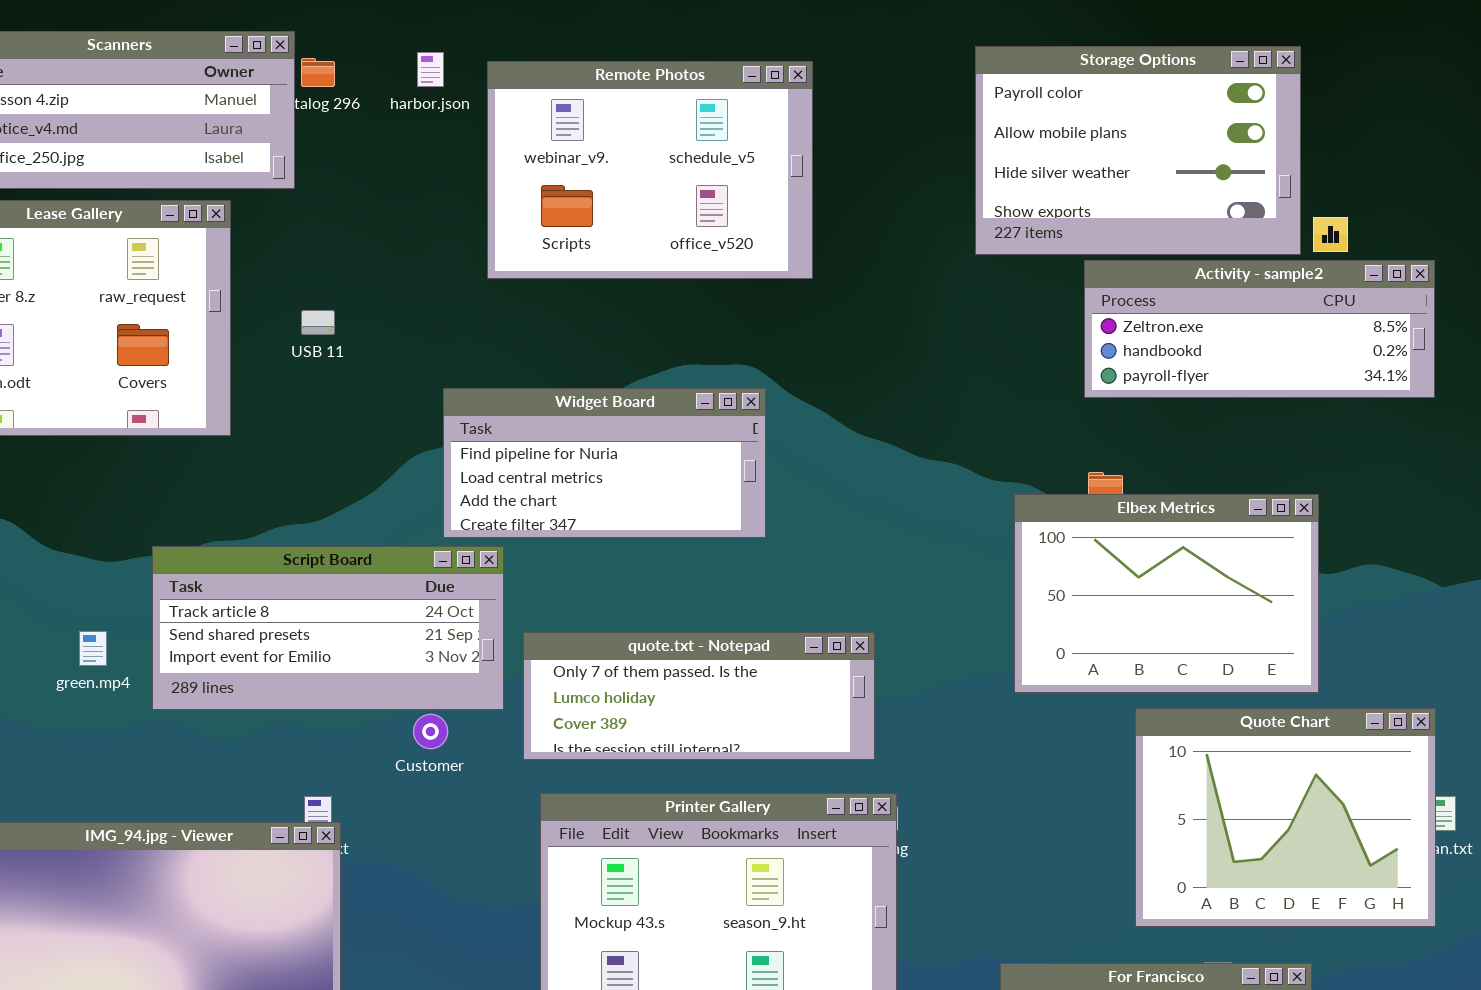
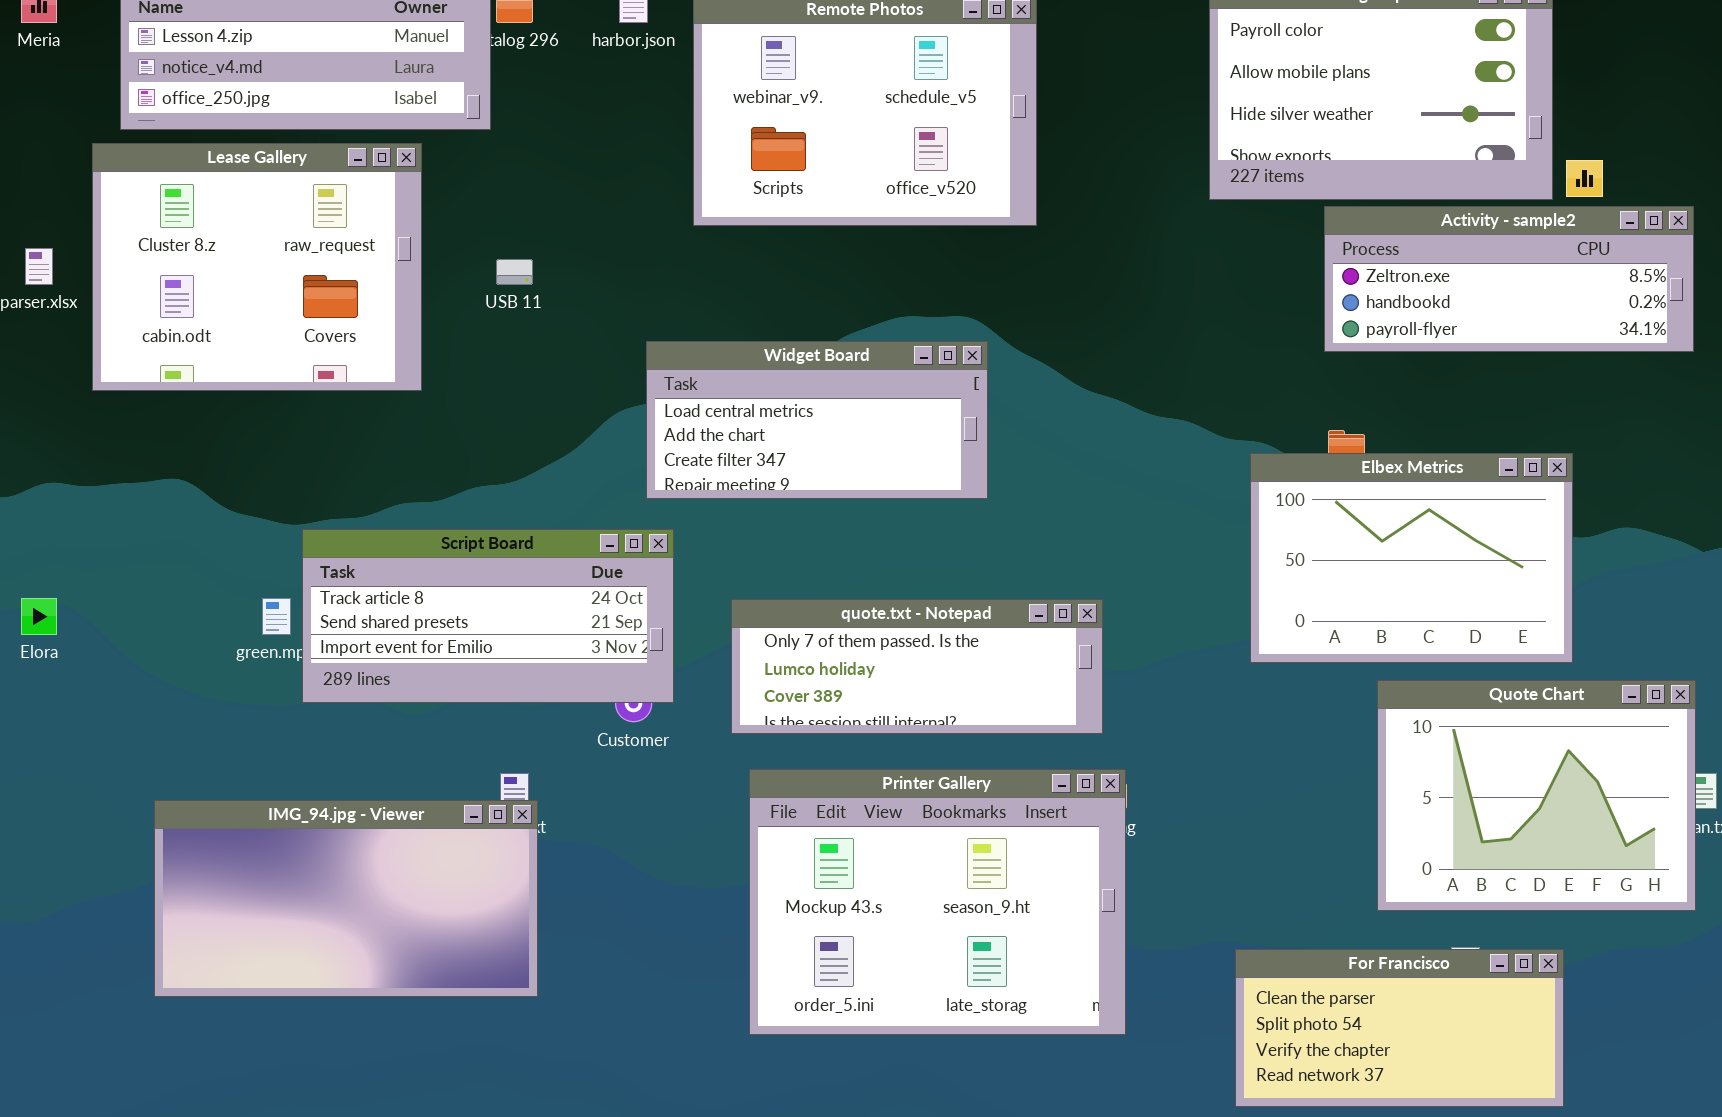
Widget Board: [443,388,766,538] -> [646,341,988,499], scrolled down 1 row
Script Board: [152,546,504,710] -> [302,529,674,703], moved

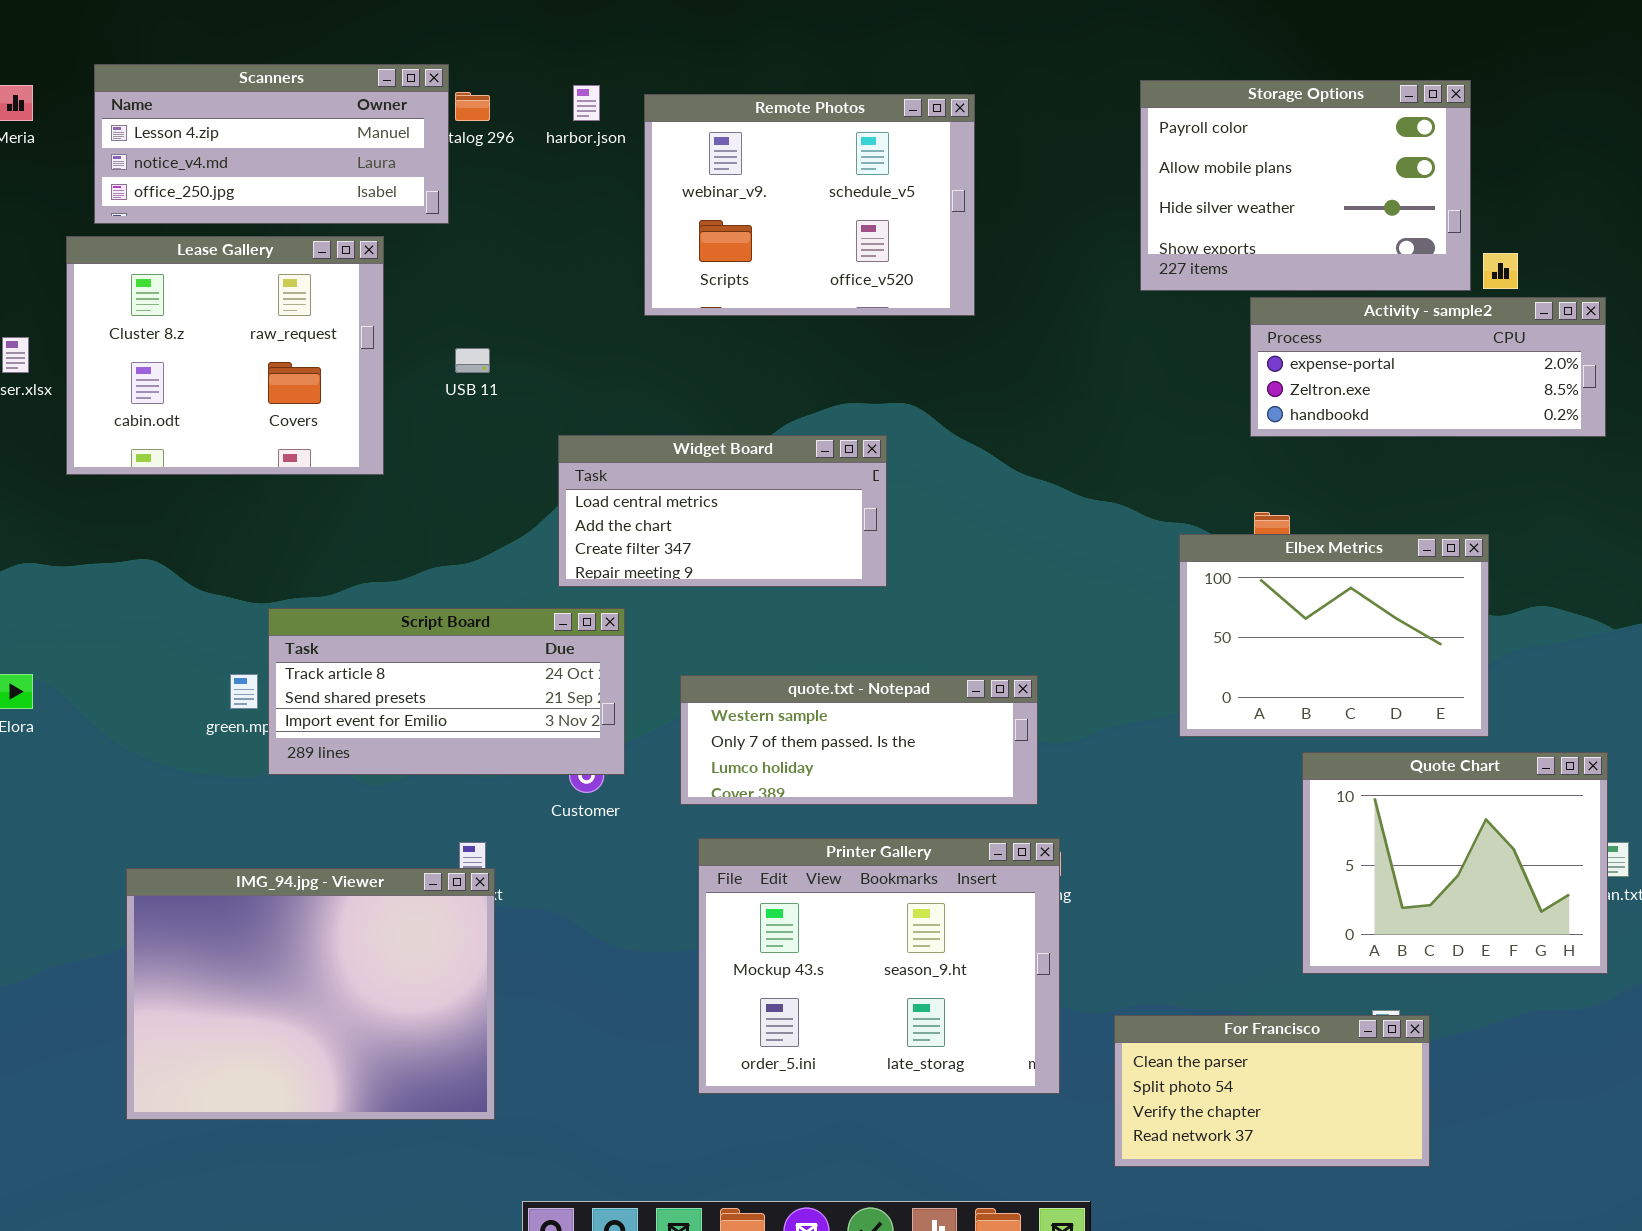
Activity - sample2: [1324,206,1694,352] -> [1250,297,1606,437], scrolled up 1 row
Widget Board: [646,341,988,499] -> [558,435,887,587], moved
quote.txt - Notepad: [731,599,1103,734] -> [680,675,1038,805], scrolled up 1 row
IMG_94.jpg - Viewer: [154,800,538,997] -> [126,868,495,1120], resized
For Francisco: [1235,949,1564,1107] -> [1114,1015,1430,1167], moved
++++++++
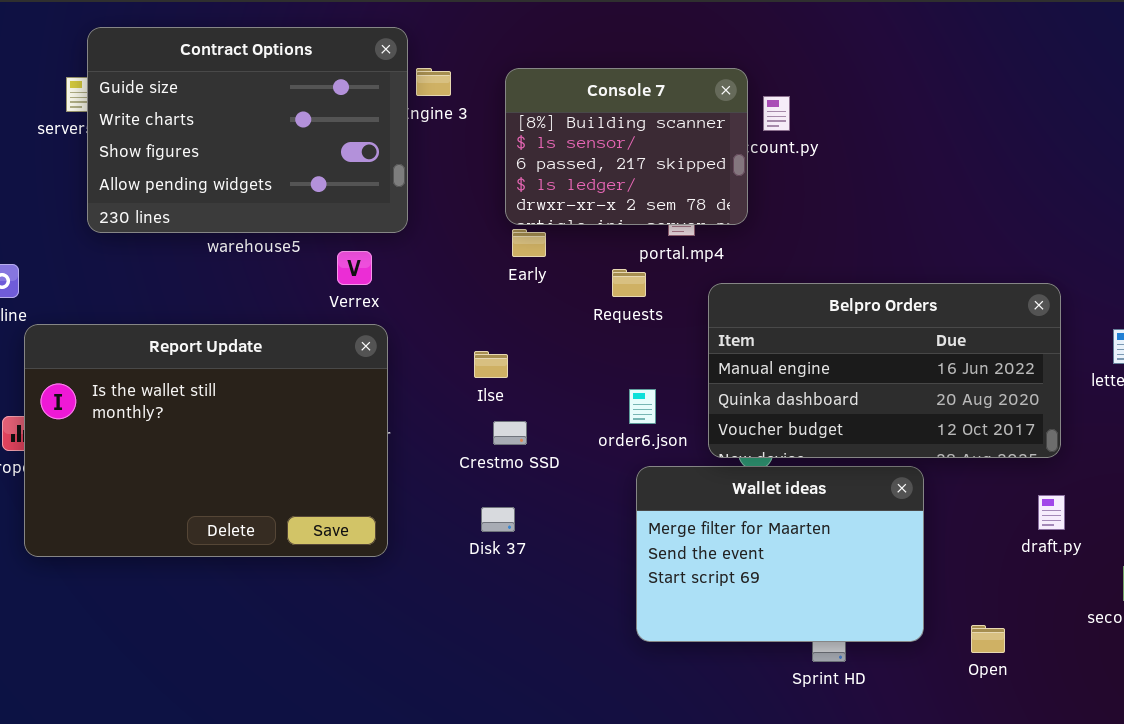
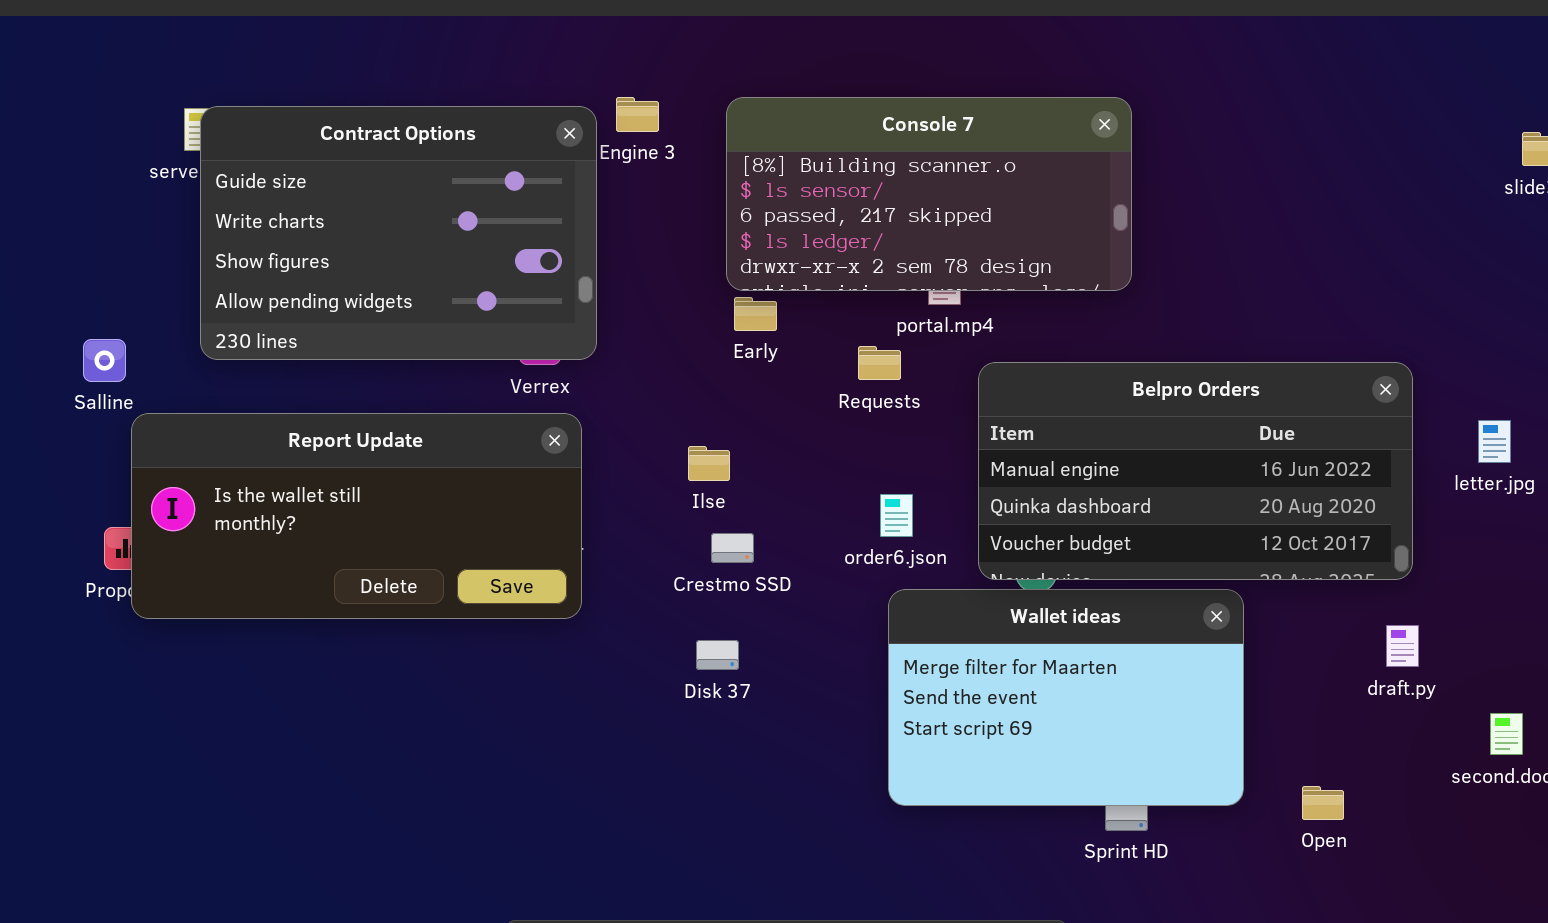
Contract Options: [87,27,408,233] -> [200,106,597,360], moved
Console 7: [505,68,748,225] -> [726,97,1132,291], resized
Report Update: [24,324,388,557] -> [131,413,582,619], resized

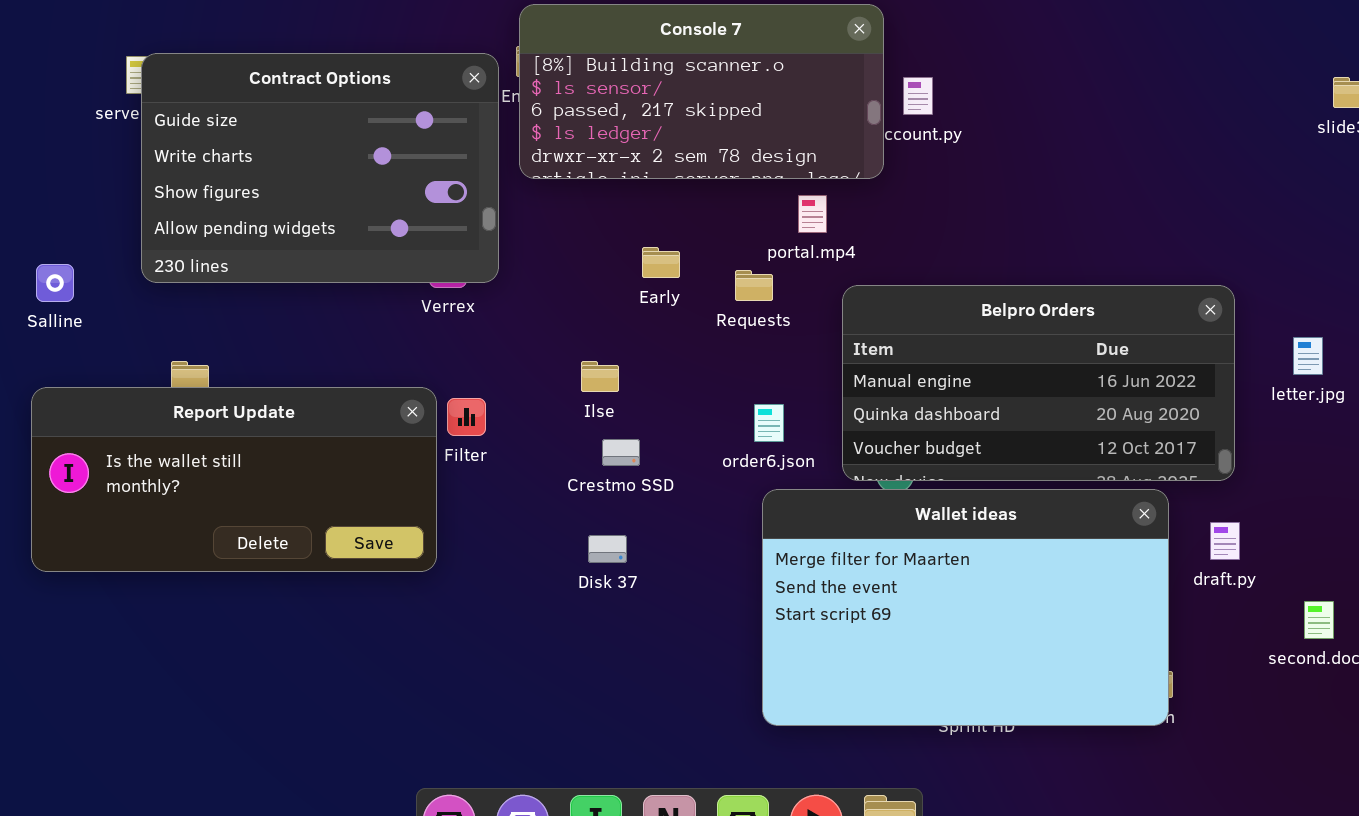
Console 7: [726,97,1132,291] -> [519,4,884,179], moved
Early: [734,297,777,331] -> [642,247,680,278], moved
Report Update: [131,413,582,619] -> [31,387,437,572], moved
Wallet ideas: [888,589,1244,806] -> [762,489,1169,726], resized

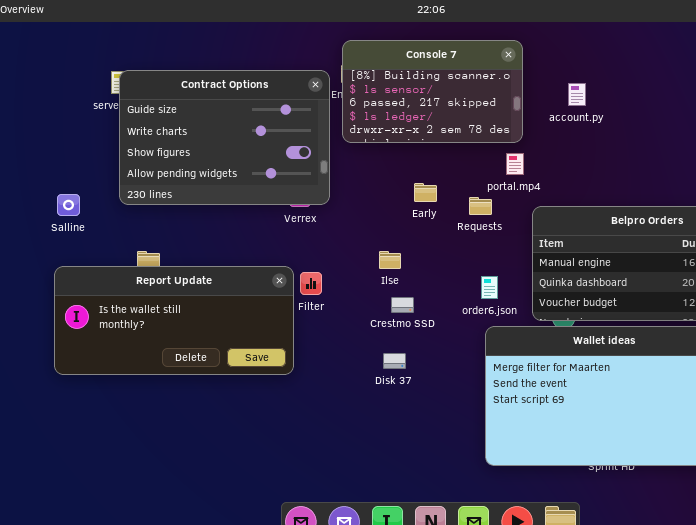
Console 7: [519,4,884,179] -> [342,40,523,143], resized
++++++++
◆ **Exercise details**: Copy only what lies between the line with "Widget Board: [443,388,766,538]" and the line with "For Francisco: [1235,949,1564,1107]", those two lines included, exactly as given above; pictures stay out.

◆ **Answer area**:
Widget Board: [443,388,766,538] -> [646,341,988,499], scrolled down 1 row
Script Board: [152,546,504,710] -> [302,529,674,703], moved

Activity - sample2: [1324,206,1694,352] -> [1250,297,1606,437], scrolled up 1 row
Widget Board: [646,341,988,499] -> [558,435,887,587], moved
quote.txt - Notepad: [731,599,1103,734] -> [680,675,1038,805], scrolled up 1 row
IMG_94.jpg - Viewer: [154,800,538,997] -> [126,868,495,1120], resized
For Francisco: [1235,949,1564,1107] -> [1114,1015,1430,1167], moved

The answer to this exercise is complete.